Activity:
Everything before the line containing "yellow brick D5:D7" is to be left out; repeat that line and all lines after it exactly, to the end of the data.

Input data:
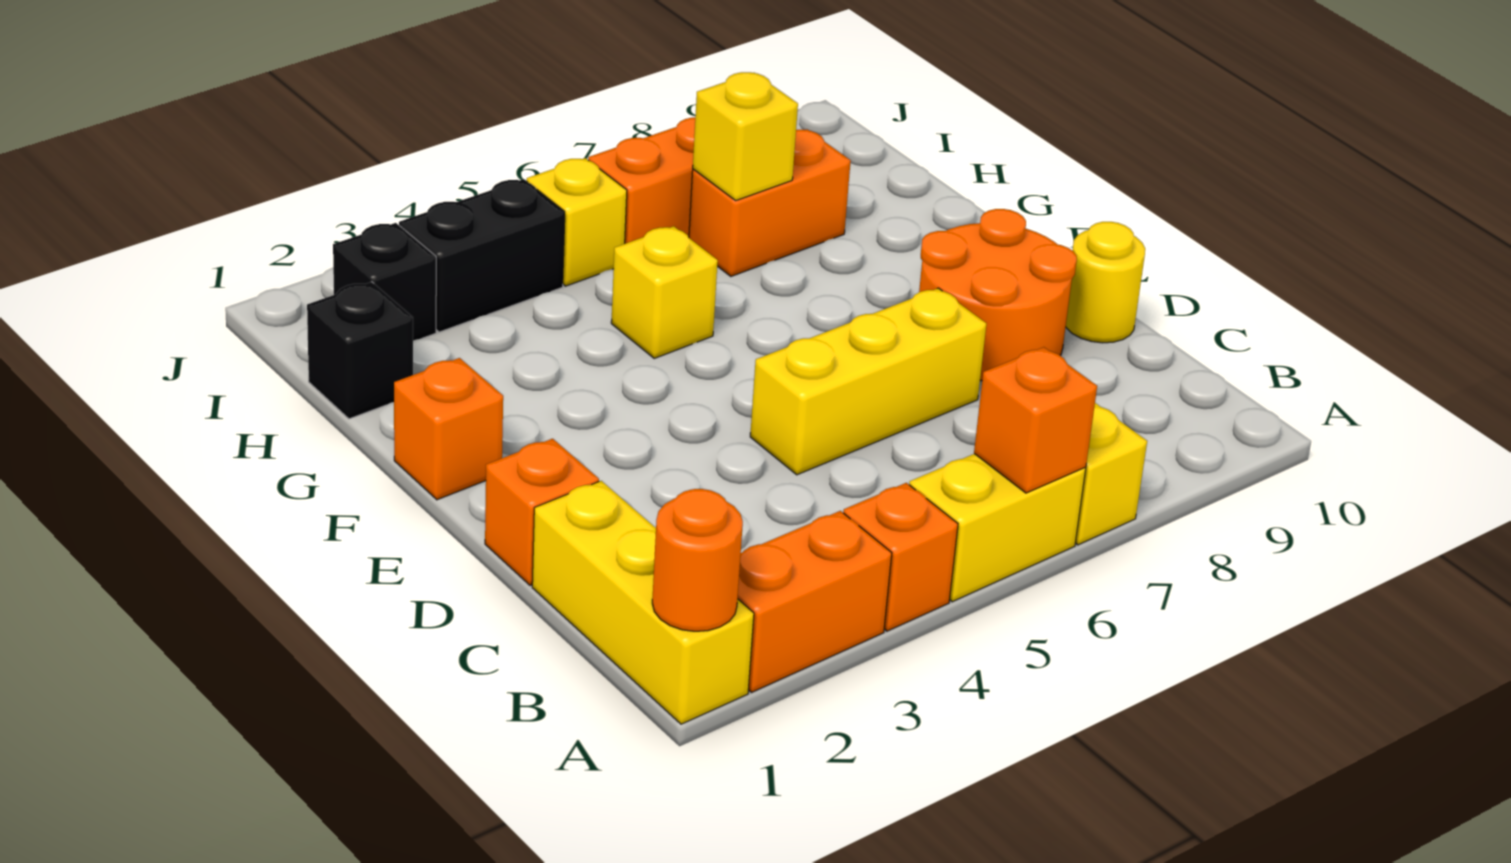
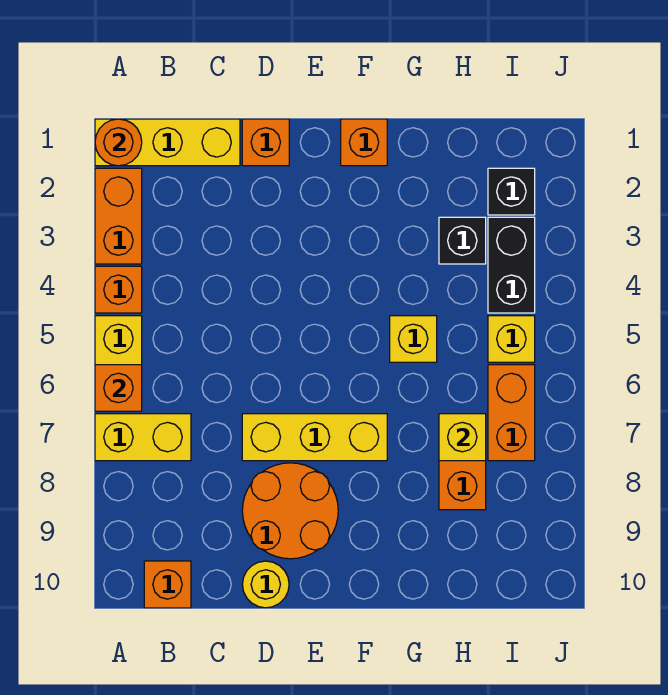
none -> orange brick B10 level 1
yellow brick D5:D7 level 1 -> yellow brick D7:F7 level 1
black brick H1 level 1 -> black brick H3 level 1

Exercise response:
yellow brick D5:D7 level 1 -> yellow brick D7:F7 level 1
black brick H1 level 1 -> black brick H3 level 1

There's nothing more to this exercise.